*** Exercise data
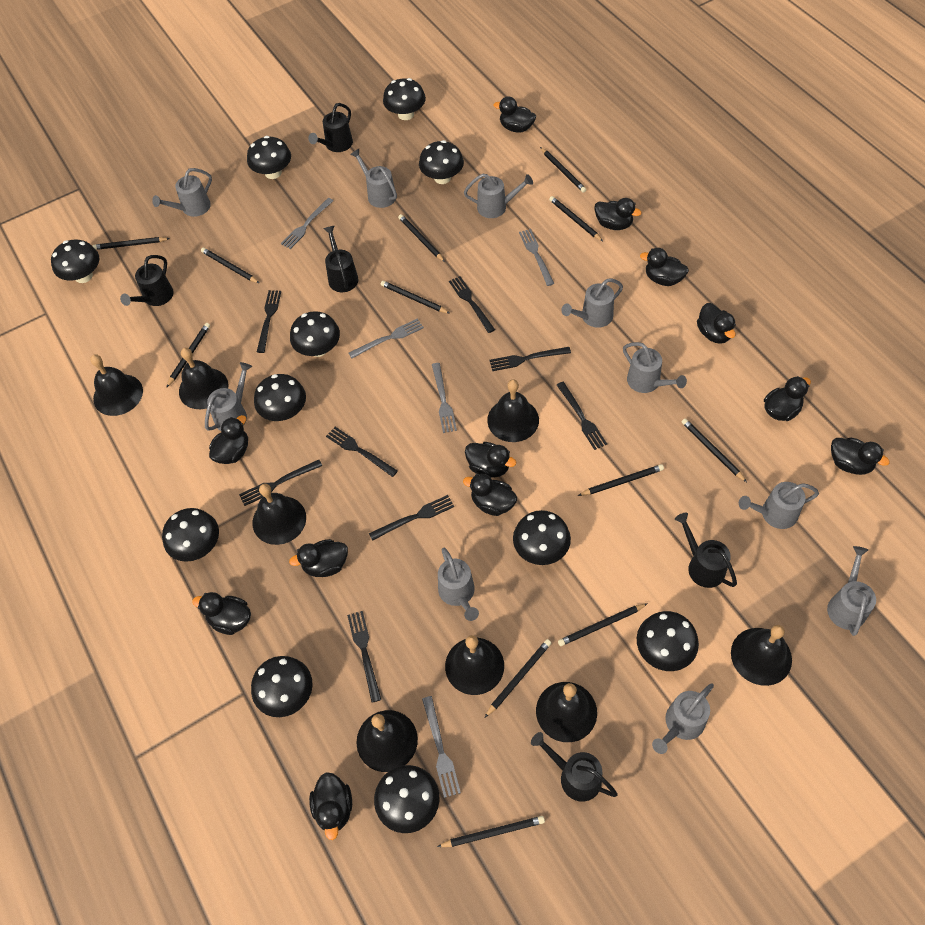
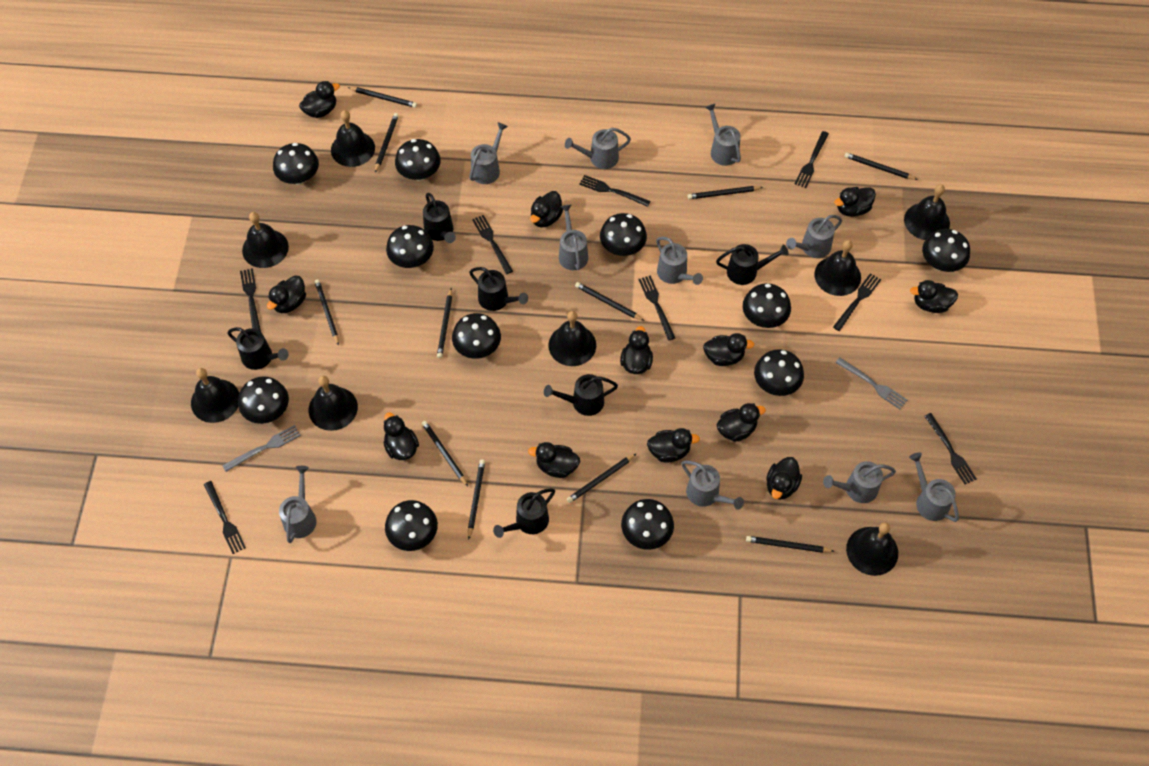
black pencil: 12 -> 11
black watering can: 5 -> 6
grey fork: 5 -> 2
******
--- Your assignment ---
Once the pictures are set aside, the remaining data must be transcribed exactly.

--- Answer below ---
black pencil: 12 -> 11
black watering can: 5 -> 6
grey fork: 5 -> 2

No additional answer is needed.